#### [Work to be completed]
Omit all images, then repeat exactly the lines below from the one containing "none -> blue plate B1:E1 level 2" through the one containing "none -> cyan round brick J4 level 2", both ends included.

[Records from a dataset]
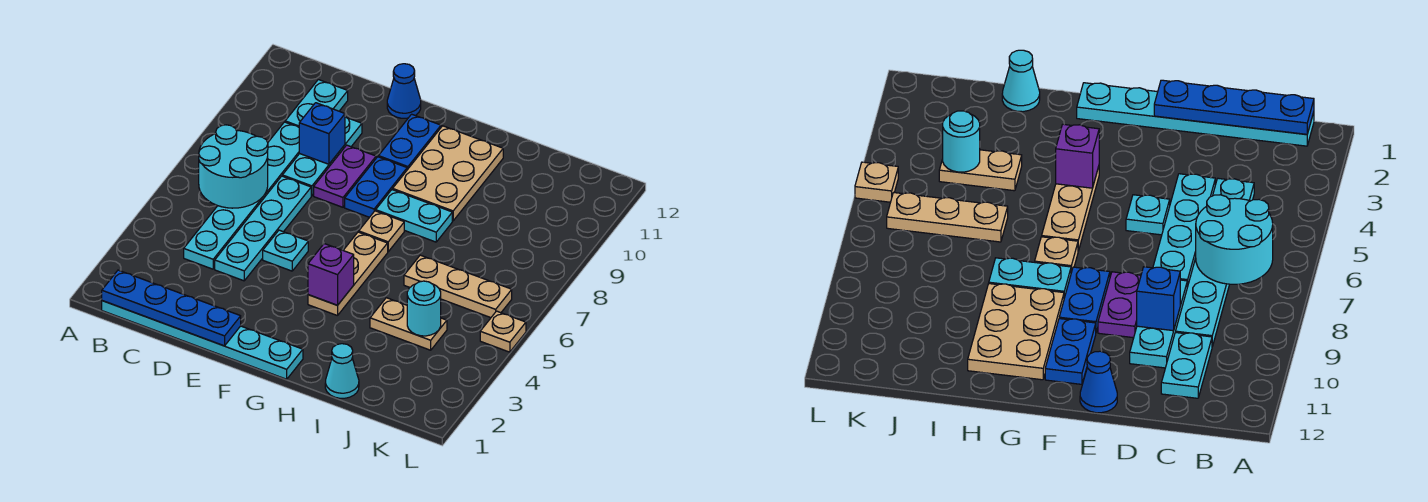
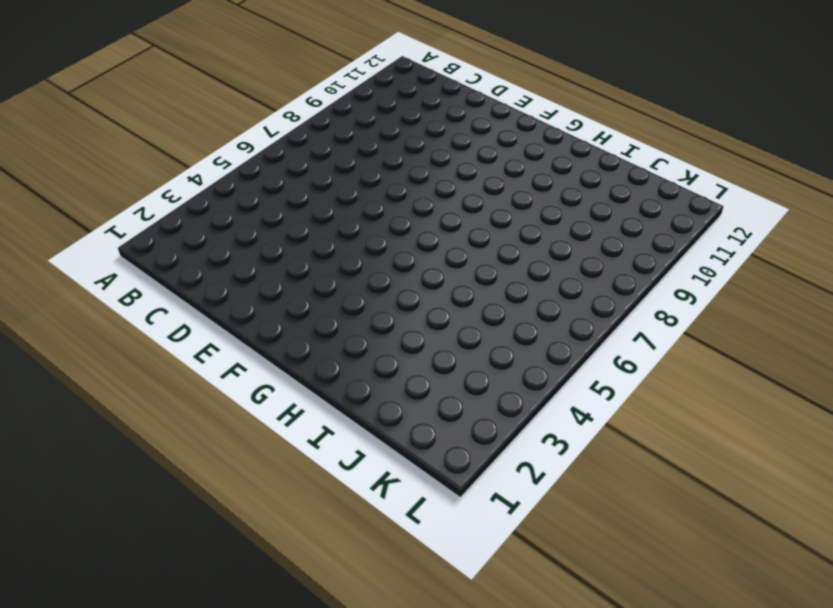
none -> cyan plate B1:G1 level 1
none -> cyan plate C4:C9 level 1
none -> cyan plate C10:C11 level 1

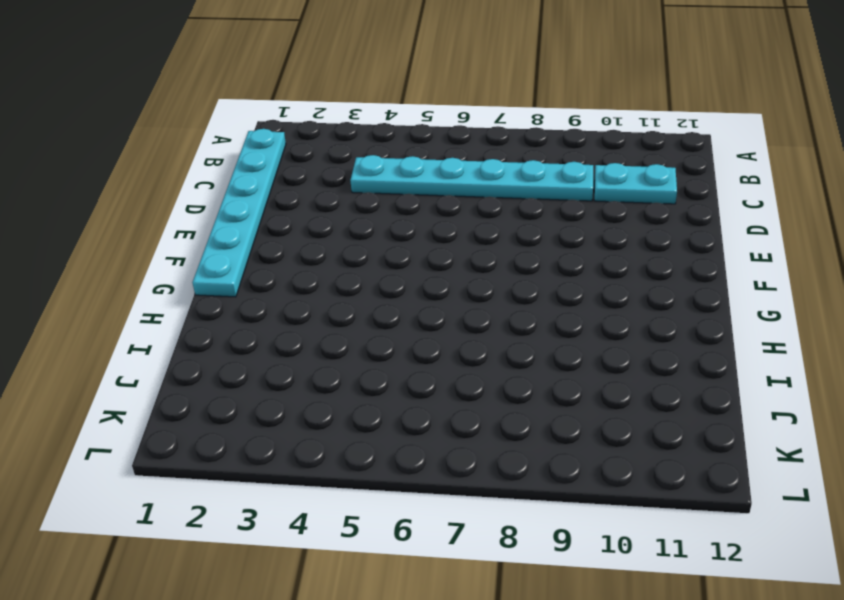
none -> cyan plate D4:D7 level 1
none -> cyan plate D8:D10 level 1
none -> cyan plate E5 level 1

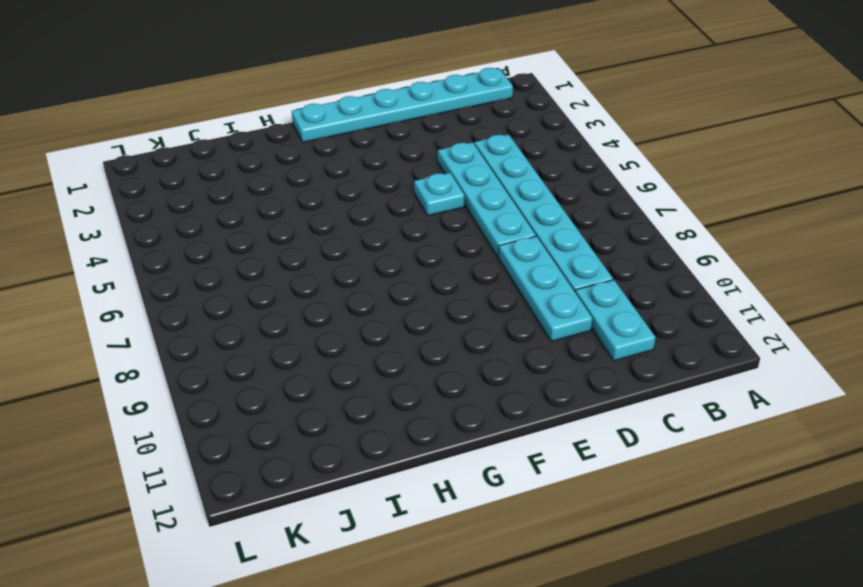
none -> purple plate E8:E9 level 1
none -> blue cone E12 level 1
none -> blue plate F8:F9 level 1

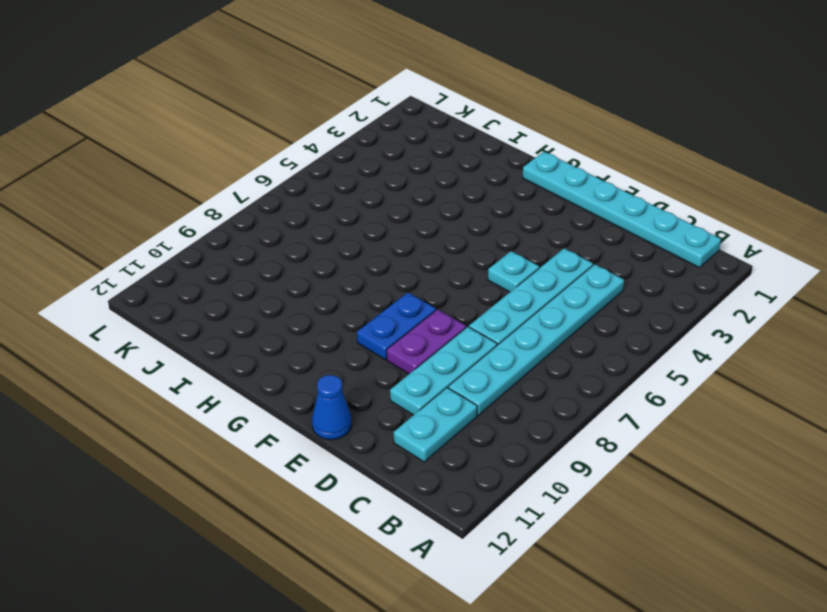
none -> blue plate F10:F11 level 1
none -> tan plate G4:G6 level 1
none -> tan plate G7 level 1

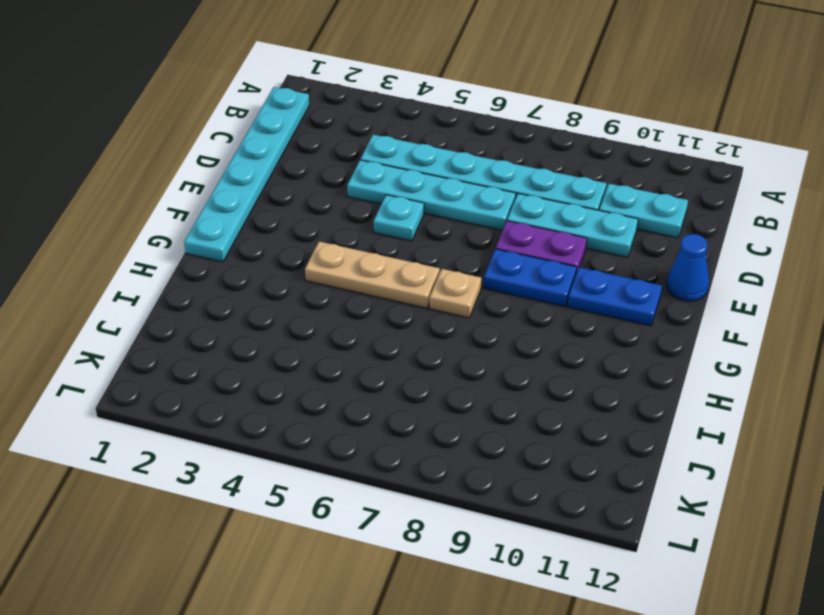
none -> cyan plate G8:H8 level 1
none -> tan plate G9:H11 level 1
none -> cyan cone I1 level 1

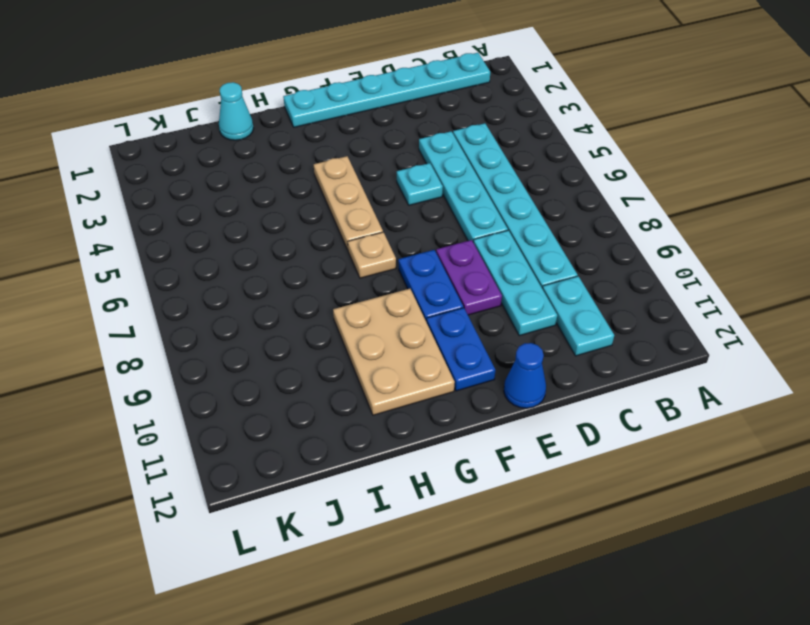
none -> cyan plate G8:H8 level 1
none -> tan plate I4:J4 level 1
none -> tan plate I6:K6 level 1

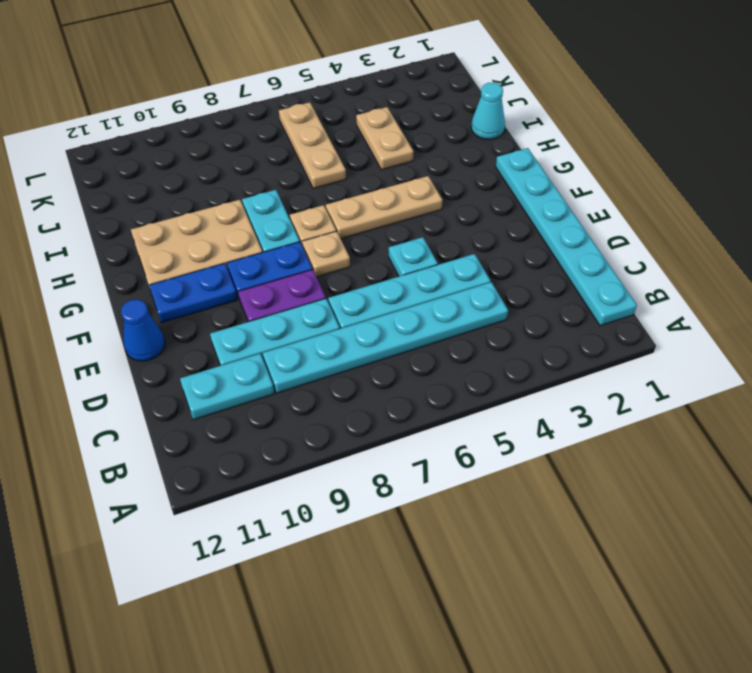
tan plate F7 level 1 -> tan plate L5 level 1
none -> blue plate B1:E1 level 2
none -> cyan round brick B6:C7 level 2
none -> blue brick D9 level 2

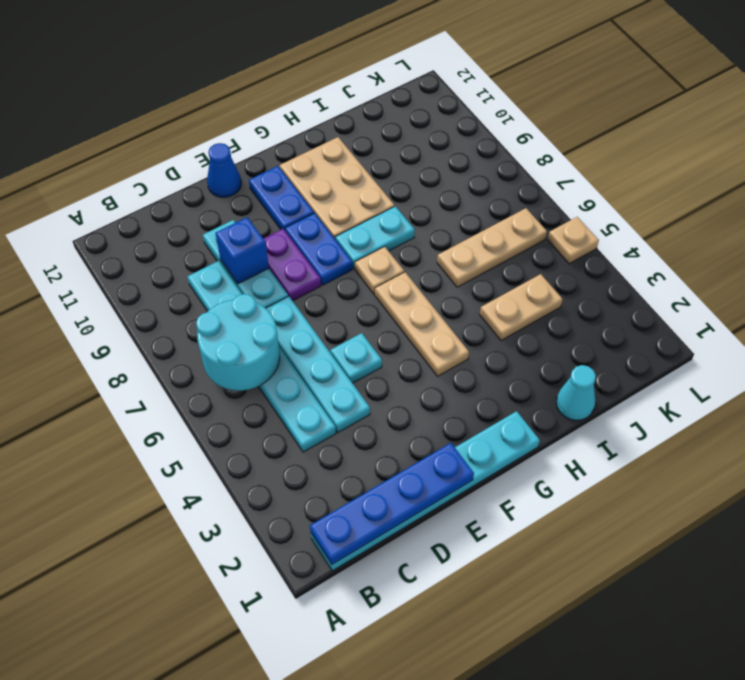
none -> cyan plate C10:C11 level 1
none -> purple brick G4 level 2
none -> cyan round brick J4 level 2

--

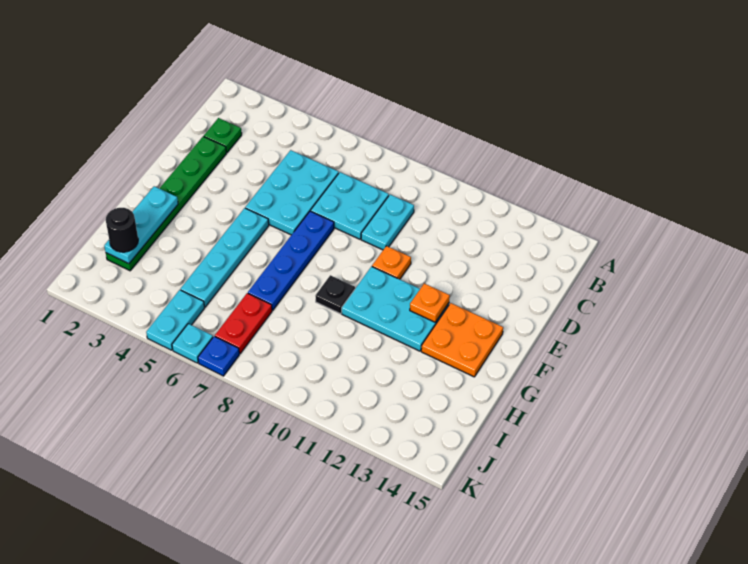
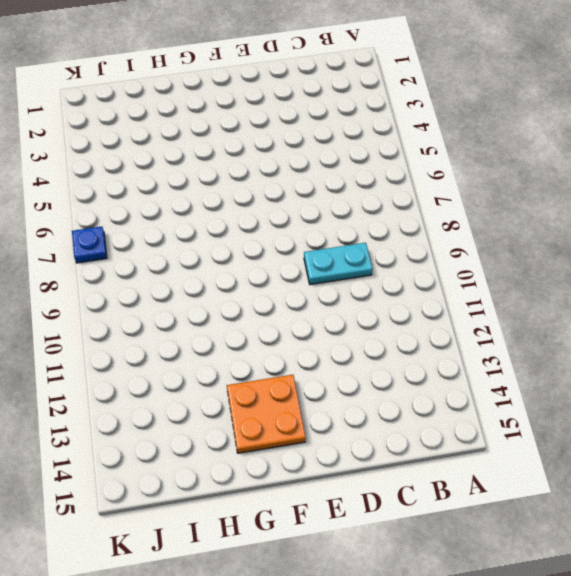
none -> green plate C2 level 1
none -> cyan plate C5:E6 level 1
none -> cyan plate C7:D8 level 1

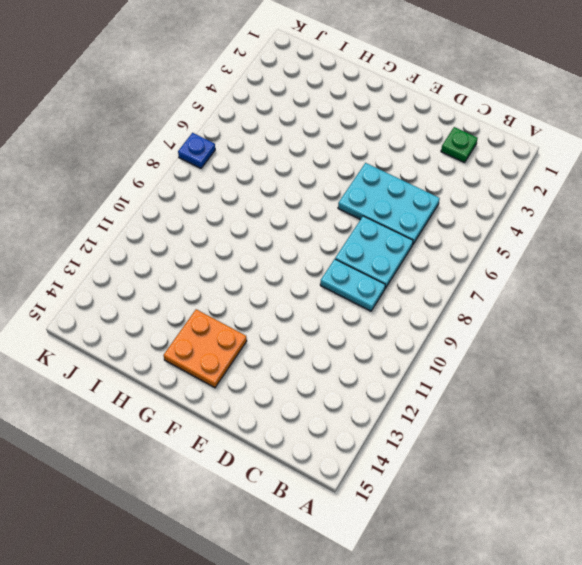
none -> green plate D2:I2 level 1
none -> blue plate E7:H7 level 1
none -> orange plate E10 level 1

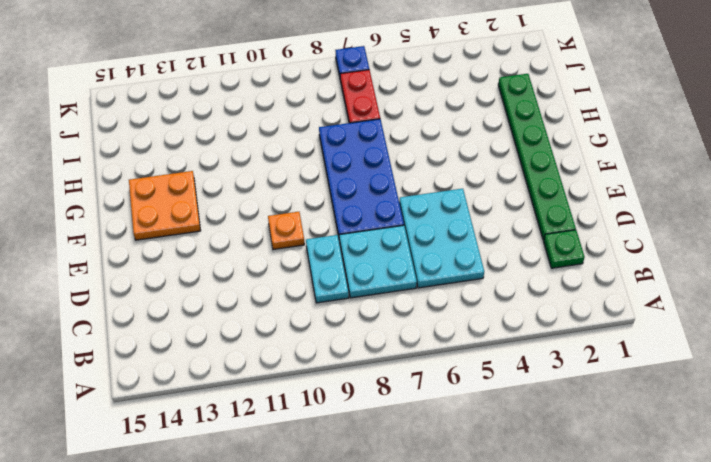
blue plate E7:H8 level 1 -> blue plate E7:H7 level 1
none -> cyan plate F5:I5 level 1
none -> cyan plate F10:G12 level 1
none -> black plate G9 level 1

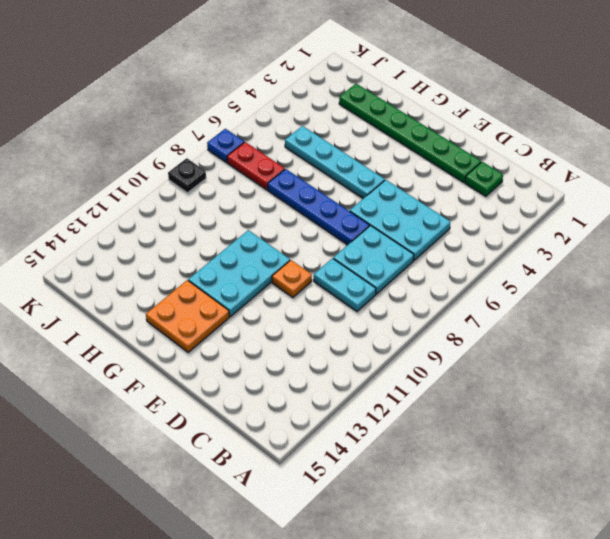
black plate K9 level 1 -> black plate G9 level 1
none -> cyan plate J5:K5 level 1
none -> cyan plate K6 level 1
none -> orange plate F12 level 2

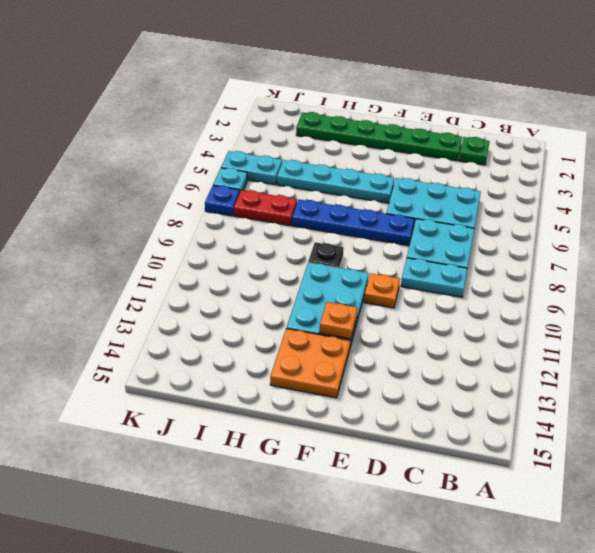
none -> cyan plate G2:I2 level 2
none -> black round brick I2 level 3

#### [Task answer]
none -> blue plate B1:E1 level 2
none -> cyan round brick B6:C7 level 2
none -> blue brick D9 level 2

none -> cyan plate C10:C11 level 1
none -> purple brick G4 level 2
none -> cyan round brick J4 level 2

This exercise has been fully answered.